**Data extract**
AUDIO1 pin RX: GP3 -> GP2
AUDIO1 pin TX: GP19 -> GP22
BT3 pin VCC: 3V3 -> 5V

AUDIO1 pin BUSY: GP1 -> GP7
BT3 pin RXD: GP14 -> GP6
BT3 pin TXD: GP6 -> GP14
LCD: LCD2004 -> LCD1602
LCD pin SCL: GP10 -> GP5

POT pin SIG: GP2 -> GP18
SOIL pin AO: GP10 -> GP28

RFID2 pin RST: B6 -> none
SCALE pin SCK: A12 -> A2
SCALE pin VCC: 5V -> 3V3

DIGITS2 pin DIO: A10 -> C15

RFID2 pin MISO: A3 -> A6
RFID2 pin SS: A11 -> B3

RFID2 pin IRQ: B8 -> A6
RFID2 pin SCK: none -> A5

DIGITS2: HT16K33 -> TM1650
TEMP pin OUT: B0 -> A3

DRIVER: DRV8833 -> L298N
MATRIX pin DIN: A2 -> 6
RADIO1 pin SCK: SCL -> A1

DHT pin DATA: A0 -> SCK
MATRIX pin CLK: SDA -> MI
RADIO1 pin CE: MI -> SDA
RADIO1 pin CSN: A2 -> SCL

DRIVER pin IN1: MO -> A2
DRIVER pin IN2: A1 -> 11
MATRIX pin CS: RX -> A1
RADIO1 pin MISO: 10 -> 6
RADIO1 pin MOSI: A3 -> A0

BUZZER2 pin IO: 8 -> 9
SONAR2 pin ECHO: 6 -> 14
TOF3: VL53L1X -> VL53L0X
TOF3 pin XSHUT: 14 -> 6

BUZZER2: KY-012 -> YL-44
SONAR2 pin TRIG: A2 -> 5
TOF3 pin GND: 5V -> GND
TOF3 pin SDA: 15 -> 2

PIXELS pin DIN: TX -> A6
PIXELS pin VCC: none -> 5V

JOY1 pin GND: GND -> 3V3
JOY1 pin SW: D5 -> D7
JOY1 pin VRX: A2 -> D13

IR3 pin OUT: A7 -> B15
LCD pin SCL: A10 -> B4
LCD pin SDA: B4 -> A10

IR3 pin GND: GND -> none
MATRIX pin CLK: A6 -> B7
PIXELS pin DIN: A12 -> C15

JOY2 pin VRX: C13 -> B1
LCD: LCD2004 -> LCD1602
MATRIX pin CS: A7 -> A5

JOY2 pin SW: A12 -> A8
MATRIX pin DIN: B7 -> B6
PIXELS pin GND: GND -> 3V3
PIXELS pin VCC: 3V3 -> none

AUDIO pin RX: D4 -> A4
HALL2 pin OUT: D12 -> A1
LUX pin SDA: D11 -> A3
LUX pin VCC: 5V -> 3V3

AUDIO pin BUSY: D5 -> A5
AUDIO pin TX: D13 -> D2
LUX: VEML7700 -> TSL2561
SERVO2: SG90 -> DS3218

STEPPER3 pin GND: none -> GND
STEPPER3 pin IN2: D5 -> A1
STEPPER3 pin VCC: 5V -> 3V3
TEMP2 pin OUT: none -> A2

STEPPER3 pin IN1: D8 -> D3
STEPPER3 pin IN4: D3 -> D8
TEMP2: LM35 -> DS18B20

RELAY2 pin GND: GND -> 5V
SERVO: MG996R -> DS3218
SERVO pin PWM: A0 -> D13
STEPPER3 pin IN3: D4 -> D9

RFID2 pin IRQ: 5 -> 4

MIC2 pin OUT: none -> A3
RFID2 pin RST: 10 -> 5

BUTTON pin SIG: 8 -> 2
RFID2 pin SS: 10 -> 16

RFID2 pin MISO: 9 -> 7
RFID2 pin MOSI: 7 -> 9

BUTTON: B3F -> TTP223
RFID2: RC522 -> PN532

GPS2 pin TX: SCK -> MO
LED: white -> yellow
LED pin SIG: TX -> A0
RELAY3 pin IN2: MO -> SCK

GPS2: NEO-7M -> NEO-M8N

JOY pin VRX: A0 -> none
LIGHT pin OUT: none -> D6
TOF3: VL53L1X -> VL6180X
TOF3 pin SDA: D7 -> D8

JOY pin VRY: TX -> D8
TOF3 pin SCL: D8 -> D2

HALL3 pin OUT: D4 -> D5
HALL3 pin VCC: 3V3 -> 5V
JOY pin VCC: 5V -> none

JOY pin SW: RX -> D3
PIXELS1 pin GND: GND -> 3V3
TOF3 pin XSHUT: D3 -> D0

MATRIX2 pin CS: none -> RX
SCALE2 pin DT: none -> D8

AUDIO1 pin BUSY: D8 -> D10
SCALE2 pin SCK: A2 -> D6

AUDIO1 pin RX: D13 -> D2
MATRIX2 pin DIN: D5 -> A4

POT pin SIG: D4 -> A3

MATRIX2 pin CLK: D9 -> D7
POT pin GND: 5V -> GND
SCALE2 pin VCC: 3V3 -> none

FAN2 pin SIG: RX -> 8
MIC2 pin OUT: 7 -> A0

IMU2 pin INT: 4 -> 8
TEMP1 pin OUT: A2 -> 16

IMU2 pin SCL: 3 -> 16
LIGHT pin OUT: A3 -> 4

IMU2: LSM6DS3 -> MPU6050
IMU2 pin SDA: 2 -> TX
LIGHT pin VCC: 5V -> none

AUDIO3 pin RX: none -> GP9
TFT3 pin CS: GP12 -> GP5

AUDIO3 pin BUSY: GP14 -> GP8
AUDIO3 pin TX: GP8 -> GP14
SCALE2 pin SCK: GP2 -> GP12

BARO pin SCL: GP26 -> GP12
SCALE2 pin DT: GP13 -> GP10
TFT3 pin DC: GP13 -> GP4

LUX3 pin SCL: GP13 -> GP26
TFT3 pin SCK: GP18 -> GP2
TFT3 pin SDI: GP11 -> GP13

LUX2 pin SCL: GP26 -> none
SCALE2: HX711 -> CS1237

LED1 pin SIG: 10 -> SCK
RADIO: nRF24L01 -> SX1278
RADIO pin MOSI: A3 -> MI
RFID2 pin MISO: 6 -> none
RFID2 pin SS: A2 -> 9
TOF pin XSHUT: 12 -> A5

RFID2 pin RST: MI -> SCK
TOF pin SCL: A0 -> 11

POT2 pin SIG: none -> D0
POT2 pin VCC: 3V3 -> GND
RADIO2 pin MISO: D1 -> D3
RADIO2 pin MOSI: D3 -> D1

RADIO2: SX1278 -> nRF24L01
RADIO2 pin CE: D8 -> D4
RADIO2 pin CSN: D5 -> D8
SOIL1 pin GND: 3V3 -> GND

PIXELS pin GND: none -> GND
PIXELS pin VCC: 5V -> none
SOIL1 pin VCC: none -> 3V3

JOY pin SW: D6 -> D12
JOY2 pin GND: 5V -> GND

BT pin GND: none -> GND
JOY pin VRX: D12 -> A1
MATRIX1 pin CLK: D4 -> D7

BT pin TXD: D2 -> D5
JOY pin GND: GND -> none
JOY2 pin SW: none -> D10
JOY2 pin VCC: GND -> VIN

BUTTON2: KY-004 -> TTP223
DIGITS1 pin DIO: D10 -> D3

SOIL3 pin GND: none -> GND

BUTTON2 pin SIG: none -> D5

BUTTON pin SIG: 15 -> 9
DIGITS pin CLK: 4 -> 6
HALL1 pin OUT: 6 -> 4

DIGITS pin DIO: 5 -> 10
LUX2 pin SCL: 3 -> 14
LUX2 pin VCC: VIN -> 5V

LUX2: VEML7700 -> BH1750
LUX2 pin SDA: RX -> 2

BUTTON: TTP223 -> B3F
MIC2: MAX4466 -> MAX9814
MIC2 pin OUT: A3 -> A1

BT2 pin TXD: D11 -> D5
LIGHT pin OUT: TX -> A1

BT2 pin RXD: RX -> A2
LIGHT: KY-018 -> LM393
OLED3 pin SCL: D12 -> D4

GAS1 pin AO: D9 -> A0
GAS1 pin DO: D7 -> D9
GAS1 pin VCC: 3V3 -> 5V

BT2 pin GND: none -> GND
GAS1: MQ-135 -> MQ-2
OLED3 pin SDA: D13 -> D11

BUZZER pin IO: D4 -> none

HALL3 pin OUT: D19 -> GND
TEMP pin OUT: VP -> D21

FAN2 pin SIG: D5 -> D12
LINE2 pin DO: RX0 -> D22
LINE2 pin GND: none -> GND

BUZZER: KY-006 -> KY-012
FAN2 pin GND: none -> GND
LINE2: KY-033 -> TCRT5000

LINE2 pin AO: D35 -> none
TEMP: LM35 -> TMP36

**The task**
Which of the lines above include the word "BUSY"? Copy each of them.

**Task response**
AUDIO1 pin BUSY: GP1 -> GP7
AUDIO pin BUSY: D5 -> A5
AUDIO1 pin BUSY: D8 -> D10
AUDIO3 pin BUSY: GP14 -> GP8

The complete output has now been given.